--- What is needed ---
Output only the stretch of the listing that starts at the line containing "none -> yellow plate B10:G10 level 1" and ends at the line containing "none -> lime tile I12 level 1", reproduced exactly with both ends.

--- Data ---
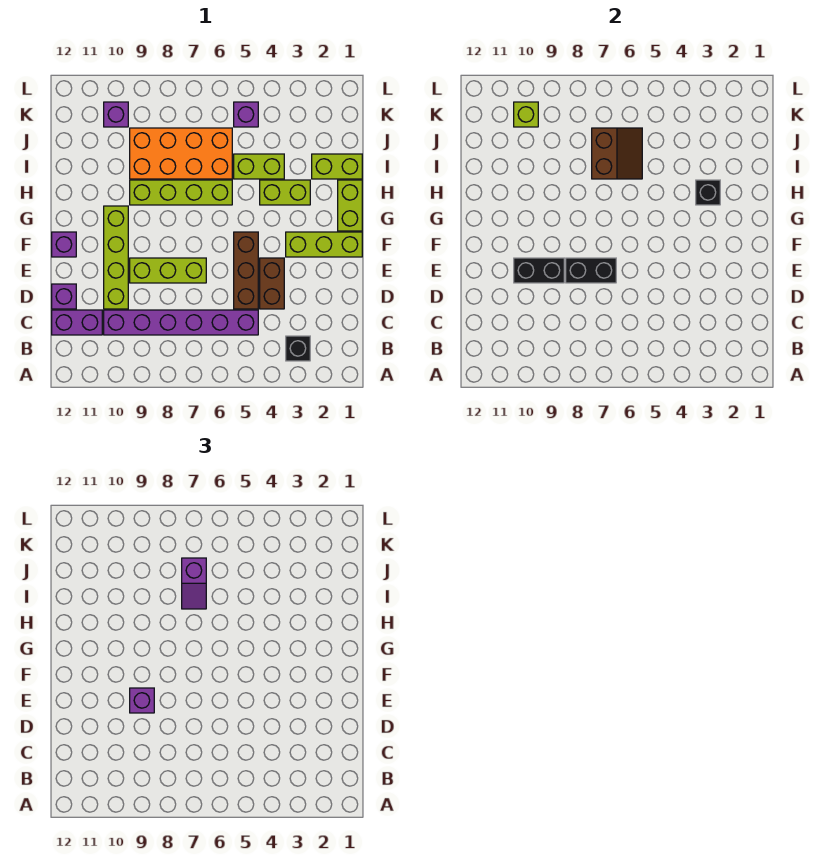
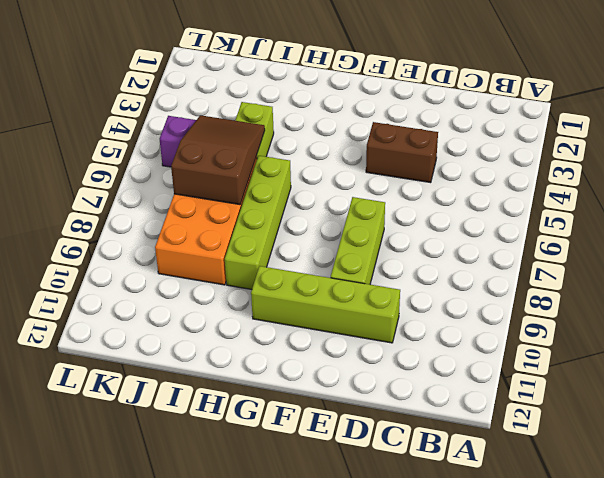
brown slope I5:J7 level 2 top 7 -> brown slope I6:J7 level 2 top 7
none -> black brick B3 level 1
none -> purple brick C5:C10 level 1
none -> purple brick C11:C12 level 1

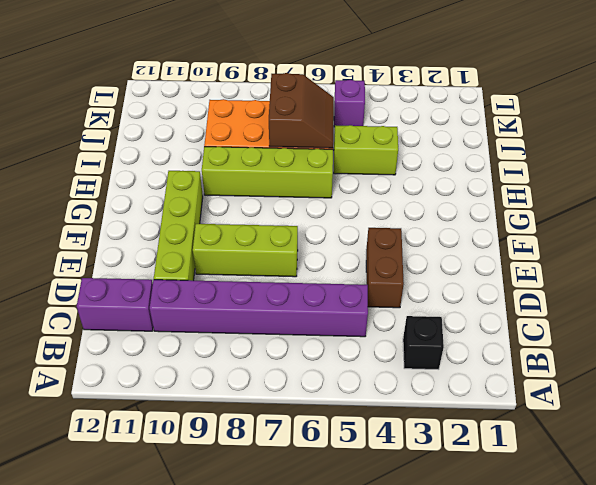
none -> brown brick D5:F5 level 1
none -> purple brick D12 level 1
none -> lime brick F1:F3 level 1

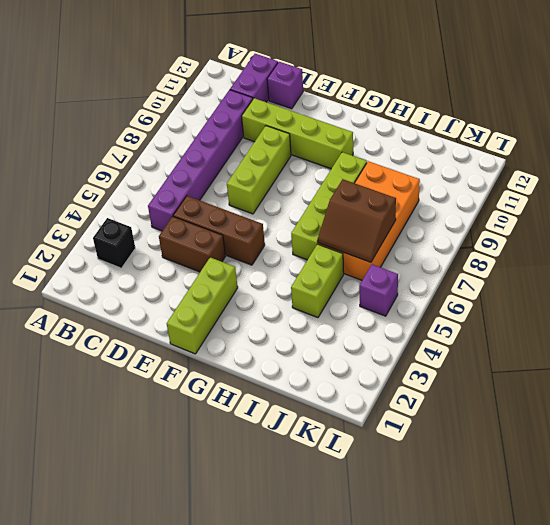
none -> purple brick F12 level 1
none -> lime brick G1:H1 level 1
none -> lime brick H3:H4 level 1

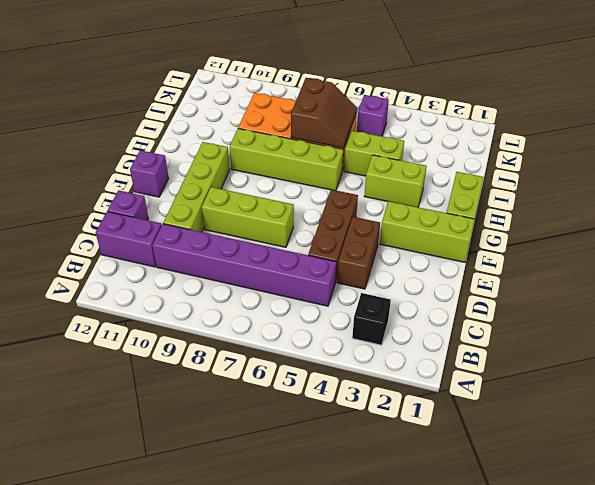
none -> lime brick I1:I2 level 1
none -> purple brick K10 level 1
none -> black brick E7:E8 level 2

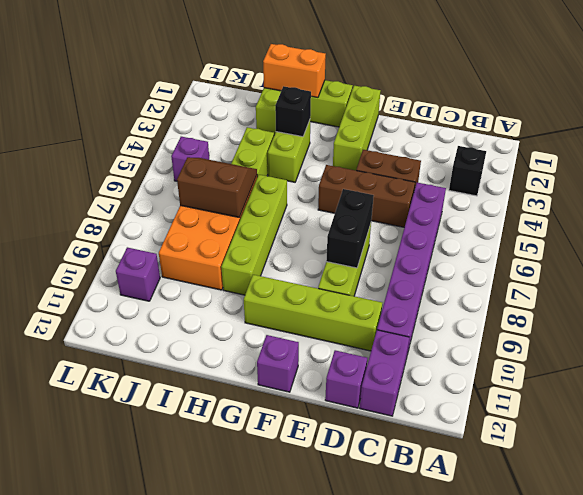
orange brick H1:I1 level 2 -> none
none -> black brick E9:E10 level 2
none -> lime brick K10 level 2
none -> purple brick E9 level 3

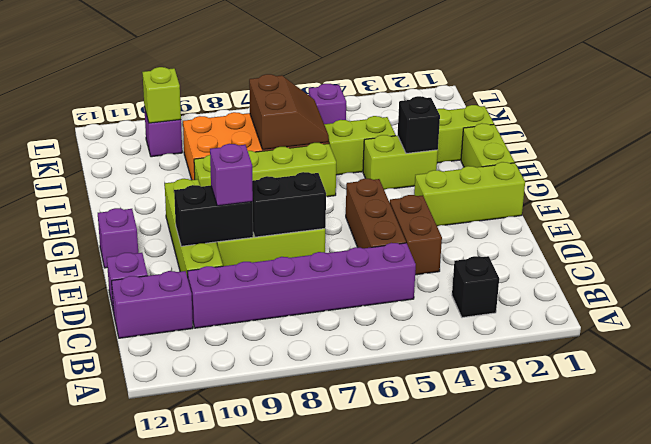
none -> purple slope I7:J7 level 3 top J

* * *

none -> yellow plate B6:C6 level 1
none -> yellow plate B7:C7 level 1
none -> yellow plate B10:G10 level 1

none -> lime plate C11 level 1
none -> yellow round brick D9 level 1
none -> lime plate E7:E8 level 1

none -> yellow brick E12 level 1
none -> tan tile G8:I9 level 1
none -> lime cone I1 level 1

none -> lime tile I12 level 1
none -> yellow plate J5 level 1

--- Answer below ---
none -> yellow plate B10:G10 level 1

none -> lime plate C11 level 1
none -> yellow round brick D9 level 1
none -> lime plate E7:E8 level 1

none -> yellow brick E12 level 1
none -> tan tile G8:I9 level 1
none -> lime cone I1 level 1

none -> lime tile I12 level 1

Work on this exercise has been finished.